Your task: Beginning with the line below that contains "brown carton [489,387,530,475] -> none" and ending with the line that contains "camera: 35 degrees left, 0 degrees up", copy every line exactly. Copy nothing else.

Supplied data:
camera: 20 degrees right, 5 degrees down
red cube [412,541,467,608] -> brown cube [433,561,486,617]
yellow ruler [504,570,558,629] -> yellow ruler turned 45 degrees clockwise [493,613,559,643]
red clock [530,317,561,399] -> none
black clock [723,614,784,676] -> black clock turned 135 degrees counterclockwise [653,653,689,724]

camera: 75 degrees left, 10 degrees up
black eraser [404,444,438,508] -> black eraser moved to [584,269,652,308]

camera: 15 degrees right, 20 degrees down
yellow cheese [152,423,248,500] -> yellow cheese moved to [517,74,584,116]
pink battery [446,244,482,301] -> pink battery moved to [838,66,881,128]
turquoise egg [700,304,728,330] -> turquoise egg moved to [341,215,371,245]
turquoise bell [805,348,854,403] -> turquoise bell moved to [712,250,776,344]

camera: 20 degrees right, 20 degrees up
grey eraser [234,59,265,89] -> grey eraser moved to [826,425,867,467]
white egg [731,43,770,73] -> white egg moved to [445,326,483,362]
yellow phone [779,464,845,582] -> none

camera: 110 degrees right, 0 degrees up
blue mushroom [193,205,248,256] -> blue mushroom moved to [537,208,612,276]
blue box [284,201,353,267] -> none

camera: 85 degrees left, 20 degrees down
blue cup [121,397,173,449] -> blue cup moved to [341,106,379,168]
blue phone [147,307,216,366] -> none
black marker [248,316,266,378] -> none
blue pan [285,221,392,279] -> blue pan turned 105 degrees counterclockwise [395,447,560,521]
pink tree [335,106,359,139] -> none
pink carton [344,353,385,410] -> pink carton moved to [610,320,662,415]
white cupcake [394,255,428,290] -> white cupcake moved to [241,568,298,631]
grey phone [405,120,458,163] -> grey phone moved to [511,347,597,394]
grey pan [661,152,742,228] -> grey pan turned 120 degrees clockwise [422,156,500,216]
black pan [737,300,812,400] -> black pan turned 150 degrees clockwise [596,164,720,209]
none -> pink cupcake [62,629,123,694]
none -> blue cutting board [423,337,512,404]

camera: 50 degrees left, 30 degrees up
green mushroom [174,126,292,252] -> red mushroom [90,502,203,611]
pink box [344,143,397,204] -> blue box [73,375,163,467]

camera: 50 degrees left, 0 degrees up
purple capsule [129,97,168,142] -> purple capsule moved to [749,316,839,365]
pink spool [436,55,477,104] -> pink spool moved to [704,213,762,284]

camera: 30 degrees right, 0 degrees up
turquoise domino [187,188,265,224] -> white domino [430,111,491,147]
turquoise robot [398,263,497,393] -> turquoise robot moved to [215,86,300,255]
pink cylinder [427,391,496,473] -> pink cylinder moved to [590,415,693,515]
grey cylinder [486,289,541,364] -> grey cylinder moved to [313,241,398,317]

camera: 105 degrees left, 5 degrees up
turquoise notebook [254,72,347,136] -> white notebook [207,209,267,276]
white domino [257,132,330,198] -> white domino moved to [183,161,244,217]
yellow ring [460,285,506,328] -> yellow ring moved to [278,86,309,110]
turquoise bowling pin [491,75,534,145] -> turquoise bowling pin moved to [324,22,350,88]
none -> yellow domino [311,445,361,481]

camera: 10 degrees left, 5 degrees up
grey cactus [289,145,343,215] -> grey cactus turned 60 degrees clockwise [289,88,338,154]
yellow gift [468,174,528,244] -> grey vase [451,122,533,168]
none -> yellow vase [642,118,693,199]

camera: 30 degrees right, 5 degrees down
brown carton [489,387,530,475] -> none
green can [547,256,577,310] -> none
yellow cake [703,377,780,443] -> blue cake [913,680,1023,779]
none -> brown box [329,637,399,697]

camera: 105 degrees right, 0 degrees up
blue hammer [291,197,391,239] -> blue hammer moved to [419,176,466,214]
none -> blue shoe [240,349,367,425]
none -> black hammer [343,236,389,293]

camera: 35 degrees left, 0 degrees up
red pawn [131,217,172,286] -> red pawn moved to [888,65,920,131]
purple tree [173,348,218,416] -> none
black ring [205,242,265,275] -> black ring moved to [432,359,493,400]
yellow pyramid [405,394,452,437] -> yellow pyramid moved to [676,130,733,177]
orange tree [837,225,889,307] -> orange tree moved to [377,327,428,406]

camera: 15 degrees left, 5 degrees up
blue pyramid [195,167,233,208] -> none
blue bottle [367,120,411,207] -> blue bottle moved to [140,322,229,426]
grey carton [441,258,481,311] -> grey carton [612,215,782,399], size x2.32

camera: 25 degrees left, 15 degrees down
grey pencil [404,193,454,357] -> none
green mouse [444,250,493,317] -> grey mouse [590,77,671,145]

Output for this task:
brown carton [489,387,530,475] -> none
green can [547,256,577,310] -> none
yellow cake [703,377,780,443] -> blue cake [913,680,1023,779]
none -> brown box [329,637,399,697]

camera: 105 degrees right, 0 degrees up
blue hammer [291,197,391,239] -> blue hammer moved to [419,176,466,214]
none -> blue shoe [240,349,367,425]
none -> black hammer [343,236,389,293]

camera: 35 degrees left, 0 degrees up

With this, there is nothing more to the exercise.